Records from a data collection:

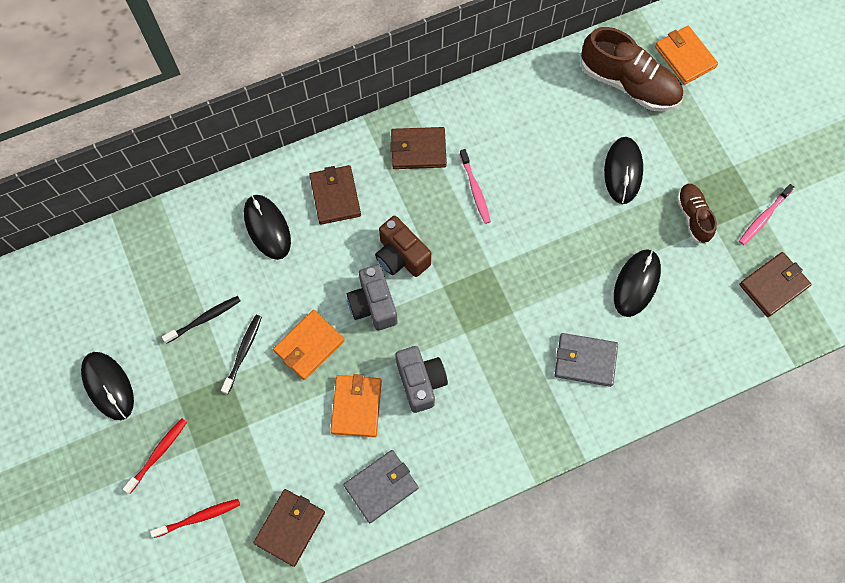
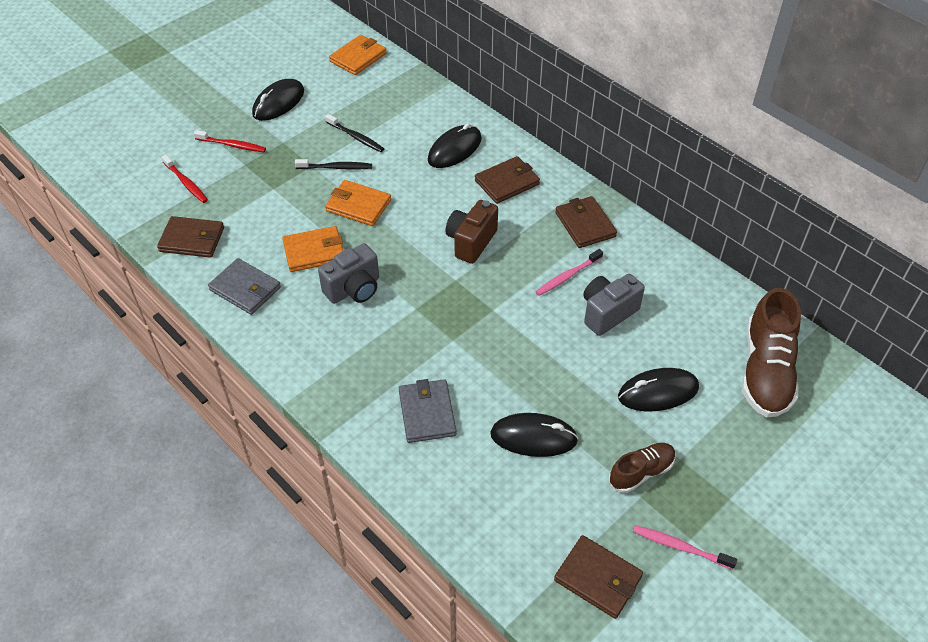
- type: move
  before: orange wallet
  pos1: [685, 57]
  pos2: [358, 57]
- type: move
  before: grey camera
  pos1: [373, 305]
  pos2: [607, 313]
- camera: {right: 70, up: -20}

Problem |
Copy out the data above exactly, except the pictures.

Output of the task |
- type: move
  before: orange wallet
  pos1: [685, 57]
  pos2: [358, 57]
- type: move
  before: grey camera
  pos1: [373, 305]
  pos2: [607, 313]
- camera: {right: 70, up: -20}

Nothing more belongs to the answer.